*** Opening of Data provided ***
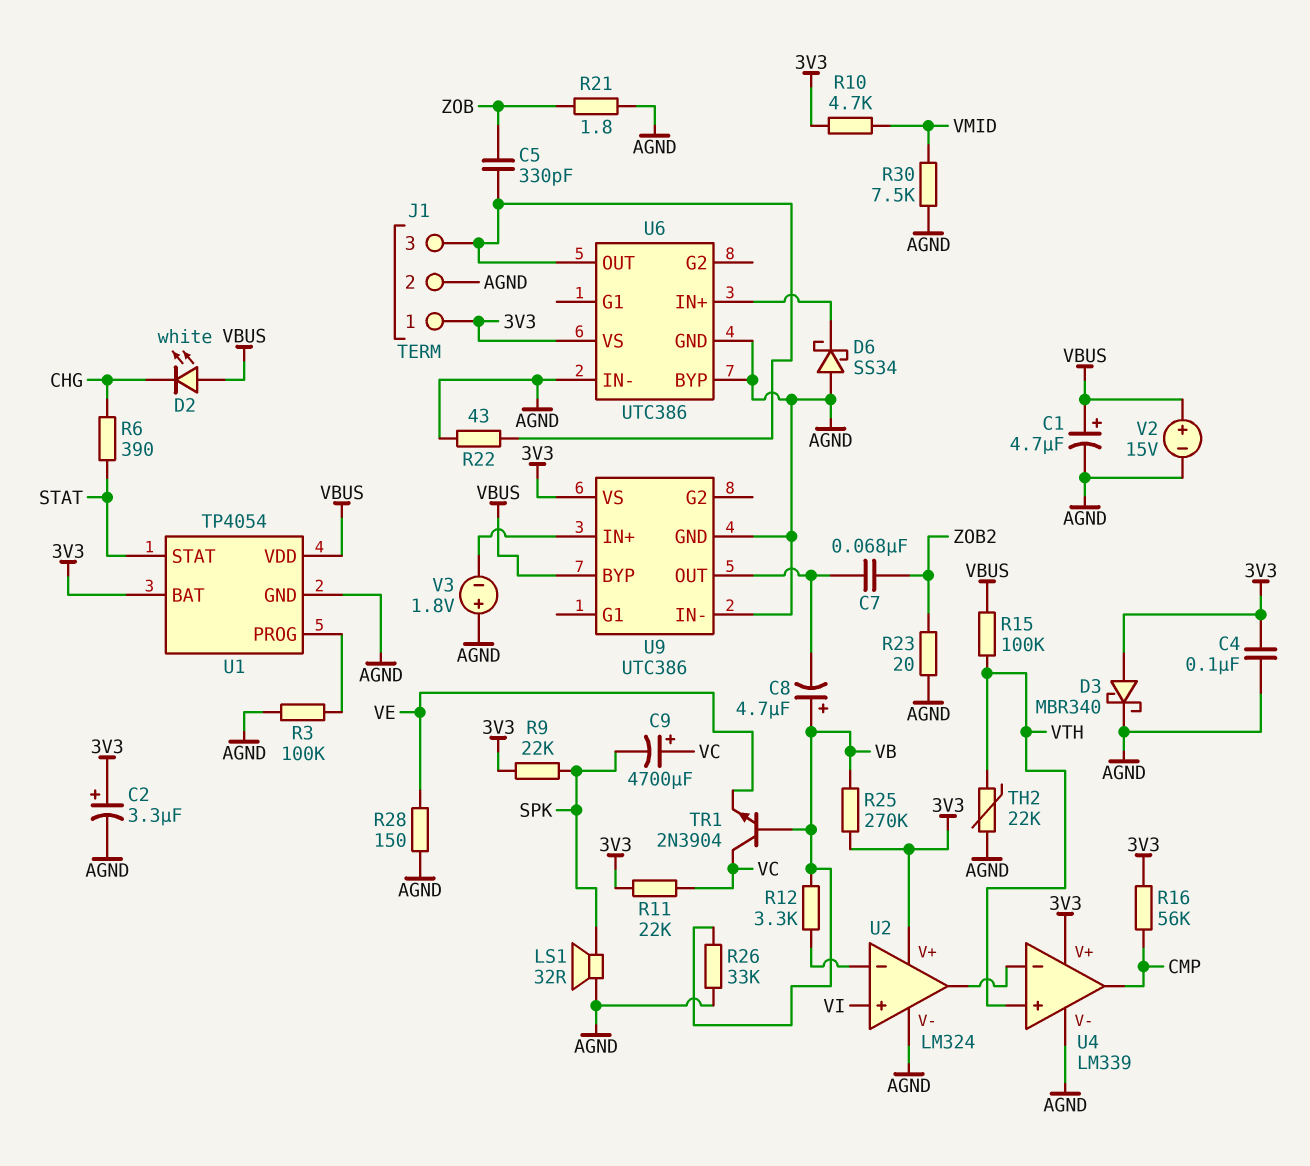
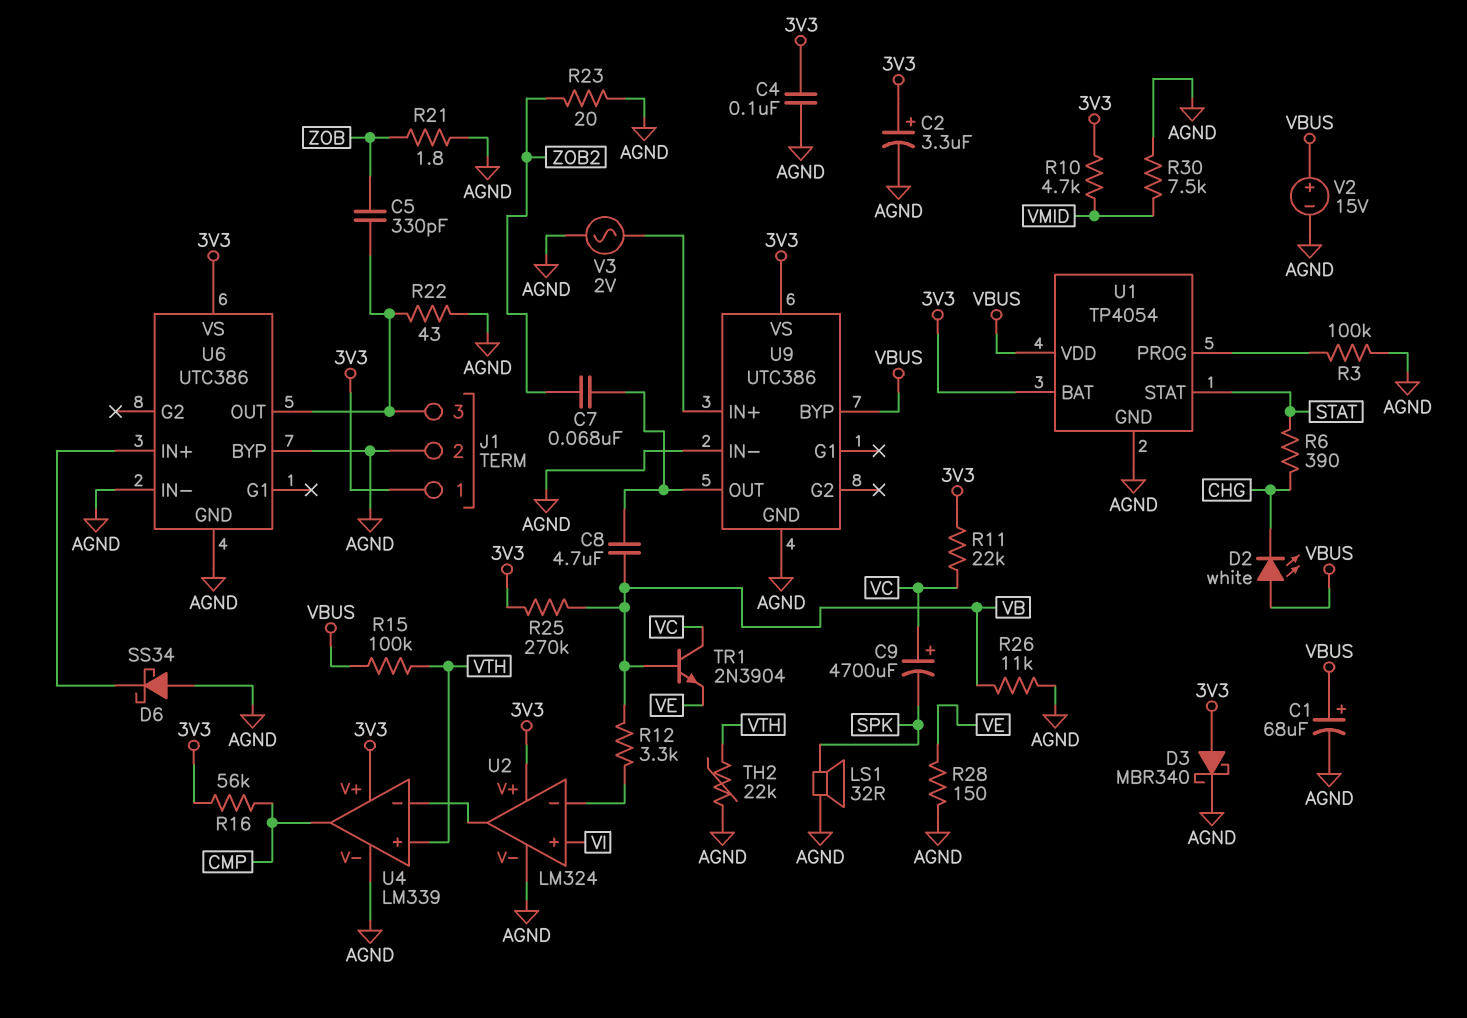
C1: 4.7uF (plus VBUS, minus AGND) -> 68uF (plus VBUS, minus AGND)
C8: 4.7uF (plus VB, minus U9/OUT) -> 4.7uF (U9/OUT, VB)
R9: 22k (3V3, SPK) -> none
R26: 33k (AGND, VB) -> 11k (AGND, VB)
V3: 1.8V (plus AGND, minus U9/IN+) -> AC 2V (AGND, U9/IN+)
*** Close of Data provided ***
### Instructions to follow
Print the records exactly and omit all pictures.

### Output for this task
C1: 4.7uF (plus VBUS, minus AGND) -> 68uF (plus VBUS, minus AGND)
C8: 4.7uF (plus VB, minus U9/OUT) -> 4.7uF (U9/OUT, VB)
R9: 22k (3V3, SPK) -> none
R26: 33k (AGND, VB) -> 11k (AGND, VB)
V3: 1.8V (plus AGND, minus U9/IN+) -> AC 2V (AGND, U9/IN+)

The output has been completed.